* **Supplied material**:

________________________________________

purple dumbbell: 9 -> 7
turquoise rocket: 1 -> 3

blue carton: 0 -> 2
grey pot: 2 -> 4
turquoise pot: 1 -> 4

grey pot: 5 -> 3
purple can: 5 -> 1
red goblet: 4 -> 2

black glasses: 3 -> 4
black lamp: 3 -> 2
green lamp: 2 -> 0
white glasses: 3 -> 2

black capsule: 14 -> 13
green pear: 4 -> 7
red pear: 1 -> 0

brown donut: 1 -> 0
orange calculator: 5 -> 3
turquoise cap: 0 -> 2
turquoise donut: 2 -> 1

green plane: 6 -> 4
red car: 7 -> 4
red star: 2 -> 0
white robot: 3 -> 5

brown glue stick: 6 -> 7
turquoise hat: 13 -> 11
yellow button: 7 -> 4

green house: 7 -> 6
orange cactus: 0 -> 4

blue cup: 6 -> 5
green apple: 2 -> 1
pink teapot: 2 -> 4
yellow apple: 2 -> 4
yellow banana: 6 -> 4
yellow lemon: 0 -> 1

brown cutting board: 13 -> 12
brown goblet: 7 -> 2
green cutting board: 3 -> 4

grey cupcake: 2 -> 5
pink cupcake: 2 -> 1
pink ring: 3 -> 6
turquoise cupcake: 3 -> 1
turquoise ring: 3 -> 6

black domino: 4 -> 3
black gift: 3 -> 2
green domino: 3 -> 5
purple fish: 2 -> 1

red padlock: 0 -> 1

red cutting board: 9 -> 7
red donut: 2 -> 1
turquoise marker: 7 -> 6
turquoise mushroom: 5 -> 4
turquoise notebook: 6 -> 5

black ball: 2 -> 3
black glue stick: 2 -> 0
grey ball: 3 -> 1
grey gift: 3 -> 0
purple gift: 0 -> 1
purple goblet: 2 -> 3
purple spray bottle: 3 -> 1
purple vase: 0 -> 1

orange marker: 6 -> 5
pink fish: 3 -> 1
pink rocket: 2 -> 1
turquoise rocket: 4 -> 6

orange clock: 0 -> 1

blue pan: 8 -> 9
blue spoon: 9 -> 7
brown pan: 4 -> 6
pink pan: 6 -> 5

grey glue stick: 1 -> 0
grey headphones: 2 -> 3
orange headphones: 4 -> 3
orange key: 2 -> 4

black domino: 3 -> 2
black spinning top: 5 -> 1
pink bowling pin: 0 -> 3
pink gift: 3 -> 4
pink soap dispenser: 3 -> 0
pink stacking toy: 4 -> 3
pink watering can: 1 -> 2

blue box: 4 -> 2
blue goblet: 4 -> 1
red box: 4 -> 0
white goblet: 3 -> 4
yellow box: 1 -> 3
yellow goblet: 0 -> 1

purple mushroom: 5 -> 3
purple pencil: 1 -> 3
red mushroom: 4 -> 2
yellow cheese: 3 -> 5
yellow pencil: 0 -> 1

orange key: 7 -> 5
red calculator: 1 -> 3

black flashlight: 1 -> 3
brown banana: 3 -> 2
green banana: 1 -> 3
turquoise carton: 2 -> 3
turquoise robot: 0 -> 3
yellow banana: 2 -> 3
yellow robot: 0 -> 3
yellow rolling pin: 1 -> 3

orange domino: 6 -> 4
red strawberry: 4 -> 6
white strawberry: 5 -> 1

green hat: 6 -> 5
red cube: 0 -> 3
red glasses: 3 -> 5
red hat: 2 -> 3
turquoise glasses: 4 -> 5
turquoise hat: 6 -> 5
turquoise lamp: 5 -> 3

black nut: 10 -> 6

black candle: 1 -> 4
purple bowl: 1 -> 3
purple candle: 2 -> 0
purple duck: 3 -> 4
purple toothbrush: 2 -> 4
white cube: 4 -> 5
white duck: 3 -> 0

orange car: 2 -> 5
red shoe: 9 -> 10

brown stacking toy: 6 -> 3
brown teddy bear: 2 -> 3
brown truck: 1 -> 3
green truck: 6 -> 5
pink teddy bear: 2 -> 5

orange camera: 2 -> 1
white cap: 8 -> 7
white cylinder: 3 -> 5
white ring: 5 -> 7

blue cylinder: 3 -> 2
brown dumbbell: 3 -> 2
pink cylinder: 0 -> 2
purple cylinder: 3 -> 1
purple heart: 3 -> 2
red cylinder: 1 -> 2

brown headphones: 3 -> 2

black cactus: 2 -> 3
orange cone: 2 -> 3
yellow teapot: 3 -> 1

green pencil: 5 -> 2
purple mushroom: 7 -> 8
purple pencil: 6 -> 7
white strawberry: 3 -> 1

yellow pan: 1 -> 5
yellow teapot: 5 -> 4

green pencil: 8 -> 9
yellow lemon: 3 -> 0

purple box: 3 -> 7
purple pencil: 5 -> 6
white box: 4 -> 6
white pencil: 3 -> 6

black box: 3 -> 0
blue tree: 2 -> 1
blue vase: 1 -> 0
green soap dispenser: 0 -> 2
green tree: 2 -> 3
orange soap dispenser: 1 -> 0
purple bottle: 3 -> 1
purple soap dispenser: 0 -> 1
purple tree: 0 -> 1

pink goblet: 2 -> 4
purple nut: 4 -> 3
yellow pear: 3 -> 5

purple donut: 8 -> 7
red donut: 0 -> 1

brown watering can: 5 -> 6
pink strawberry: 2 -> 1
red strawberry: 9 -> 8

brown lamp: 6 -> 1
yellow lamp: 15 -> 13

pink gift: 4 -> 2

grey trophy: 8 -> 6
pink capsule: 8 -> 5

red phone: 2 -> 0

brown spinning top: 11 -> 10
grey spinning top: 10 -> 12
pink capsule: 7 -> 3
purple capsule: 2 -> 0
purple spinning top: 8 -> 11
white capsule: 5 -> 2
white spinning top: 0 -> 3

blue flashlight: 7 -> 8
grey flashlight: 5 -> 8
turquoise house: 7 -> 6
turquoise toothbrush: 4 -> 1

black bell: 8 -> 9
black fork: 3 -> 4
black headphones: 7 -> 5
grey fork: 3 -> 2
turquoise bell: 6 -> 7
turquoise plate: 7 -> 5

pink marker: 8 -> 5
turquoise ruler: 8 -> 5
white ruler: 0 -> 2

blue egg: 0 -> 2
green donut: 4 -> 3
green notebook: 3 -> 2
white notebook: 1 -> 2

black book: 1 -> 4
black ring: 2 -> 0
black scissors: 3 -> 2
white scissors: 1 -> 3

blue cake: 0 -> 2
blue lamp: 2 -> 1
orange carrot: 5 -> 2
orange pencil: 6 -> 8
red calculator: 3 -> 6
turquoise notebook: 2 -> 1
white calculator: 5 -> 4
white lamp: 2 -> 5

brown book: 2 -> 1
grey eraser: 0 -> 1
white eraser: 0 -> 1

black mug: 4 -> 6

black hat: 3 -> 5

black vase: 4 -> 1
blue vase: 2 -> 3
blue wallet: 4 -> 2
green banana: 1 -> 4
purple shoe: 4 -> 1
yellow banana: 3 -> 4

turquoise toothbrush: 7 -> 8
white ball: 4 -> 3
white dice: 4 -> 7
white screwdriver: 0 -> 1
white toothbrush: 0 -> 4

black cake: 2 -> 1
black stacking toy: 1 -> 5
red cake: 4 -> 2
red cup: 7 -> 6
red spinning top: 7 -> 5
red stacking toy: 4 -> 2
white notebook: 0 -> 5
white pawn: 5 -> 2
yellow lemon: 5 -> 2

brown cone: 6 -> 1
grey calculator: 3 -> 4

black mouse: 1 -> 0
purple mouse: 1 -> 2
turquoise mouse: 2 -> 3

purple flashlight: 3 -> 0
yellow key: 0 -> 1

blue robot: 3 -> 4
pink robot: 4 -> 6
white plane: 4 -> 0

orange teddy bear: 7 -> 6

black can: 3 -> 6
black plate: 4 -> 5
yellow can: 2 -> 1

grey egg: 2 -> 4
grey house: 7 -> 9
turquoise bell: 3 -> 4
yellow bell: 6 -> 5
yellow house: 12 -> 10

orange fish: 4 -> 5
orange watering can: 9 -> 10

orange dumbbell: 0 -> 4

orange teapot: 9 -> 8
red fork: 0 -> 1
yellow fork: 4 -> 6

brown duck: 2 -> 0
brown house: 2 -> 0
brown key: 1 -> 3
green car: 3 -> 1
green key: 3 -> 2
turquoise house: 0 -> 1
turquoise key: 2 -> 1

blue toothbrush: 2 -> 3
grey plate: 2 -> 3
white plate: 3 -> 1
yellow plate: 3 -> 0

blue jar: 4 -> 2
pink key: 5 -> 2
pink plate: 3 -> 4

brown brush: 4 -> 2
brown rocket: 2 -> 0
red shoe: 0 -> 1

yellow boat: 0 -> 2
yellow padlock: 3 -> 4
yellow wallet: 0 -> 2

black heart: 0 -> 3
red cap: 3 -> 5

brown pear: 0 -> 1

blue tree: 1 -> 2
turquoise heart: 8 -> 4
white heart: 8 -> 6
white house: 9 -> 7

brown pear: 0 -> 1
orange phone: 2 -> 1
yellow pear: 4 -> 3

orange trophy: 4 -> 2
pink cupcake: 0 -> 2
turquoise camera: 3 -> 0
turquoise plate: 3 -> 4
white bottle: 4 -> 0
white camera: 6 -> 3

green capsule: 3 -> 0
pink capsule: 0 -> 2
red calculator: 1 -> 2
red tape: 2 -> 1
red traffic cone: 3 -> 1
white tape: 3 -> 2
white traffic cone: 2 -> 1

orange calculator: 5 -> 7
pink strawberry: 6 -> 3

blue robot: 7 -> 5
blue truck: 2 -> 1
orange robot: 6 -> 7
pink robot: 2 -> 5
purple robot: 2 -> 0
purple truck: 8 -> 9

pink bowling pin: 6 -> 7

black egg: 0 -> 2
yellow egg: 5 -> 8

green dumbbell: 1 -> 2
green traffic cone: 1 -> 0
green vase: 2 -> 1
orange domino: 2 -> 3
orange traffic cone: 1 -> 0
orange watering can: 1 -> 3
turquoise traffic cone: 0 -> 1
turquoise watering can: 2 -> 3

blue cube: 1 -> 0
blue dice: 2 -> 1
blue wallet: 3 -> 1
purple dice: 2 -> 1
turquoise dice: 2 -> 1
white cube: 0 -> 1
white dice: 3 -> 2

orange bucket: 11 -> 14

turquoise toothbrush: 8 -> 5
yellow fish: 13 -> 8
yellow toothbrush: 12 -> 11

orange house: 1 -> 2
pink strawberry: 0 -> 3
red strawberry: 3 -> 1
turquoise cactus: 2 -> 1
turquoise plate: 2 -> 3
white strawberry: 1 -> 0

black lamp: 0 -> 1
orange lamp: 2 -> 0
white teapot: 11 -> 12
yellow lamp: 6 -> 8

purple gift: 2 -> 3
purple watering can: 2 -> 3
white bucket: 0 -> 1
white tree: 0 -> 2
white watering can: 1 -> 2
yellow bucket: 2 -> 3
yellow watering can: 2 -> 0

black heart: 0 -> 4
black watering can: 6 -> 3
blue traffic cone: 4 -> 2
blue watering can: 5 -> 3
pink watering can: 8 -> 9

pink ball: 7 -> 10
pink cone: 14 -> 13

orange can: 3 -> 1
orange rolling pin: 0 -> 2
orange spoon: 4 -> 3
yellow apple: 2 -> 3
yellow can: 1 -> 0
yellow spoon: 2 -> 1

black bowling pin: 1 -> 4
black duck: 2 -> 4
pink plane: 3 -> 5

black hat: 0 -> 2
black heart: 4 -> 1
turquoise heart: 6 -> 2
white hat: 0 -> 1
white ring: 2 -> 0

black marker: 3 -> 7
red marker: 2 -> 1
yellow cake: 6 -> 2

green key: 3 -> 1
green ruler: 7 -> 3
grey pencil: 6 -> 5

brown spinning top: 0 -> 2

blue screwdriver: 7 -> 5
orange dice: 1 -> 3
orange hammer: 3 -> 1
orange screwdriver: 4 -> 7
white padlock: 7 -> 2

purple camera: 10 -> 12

________________________________________

* **Task brief**:
Your answer should be the line with "orange domino: 2 -> 3" and all lines after it in the listing above, repeated exactly. No other lines belong.

* **Result of this task**:
orange domino: 2 -> 3
orange traffic cone: 1 -> 0
orange watering can: 1 -> 3
turquoise traffic cone: 0 -> 1
turquoise watering can: 2 -> 3

blue cube: 1 -> 0
blue dice: 2 -> 1
blue wallet: 3 -> 1
purple dice: 2 -> 1
turquoise dice: 2 -> 1
white cube: 0 -> 1
white dice: 3 -> 2

orange bucket: 11 -> 14

turquoise toothbrush: 8 -> 5
yellow fish: 13 -> 8
yellow toothbrush: 12 -> 11

orange house: 1 -> 2
pink strawberry: 0 -> 3
red strawberry: 3 -> 1
turquoise cactus: 2 -> 1
turquoise plate: 2 -> 3
white strawberry: 1 -> 0

black lamp: 0 -> 1
orange lamp: 2 -> 0
white teapot: 11 -> 12
yellow lamp: 6 -> 8

purple gift: 2 -> 3
purple watering can: 2 -> 3
white bucket: 0 -> 1
white tree: 0 -> 2
white watering can: 1 -> 2
yellow bucket: 2 -> 3
yellow watering can: 2 -> 0

black heart: 0 -> 4
black watering can: 6 -> 3
blue traffic cone: 4 -> 2
blue watering can: 5 -> 3
pink watering can: 8 -> 9

pink ball: 7 -> 10
pink cone: 14 -> 13

orange can: 3 -> 1
orange rolling pin: 0 -> 2
orange spoon: 4 -> 3
yellow apple: 2 -> 3
yellow can: 1 -> 0
yellow spoon: 2 -> 1

black bowling pin: 1 -> 4
black duck: 2 -> 4
pink plane: 3 -> 5

black hat: 0 -> 2
black heart: 4 -> 1
turquoise heart: 6 -> 2
white hat: 0 -> 1
white ring: 2 -> 0

black marker: 3 -> 7
red marker: 2 -> 1
yellow cake: 6 -> 2

green key: 3 -> 1
green ruler: 7 -> 3
grey pencil: 6 -> 5

brown spinning top: 0 -> 2

blue screwdriver: 7 -> 5
orange dice: 1 -> 3
orange hammer: 3 -> 1
orange screwdriver: 4 -> 7
white padlock: 7 -> 2

purple camera: 10 -> 12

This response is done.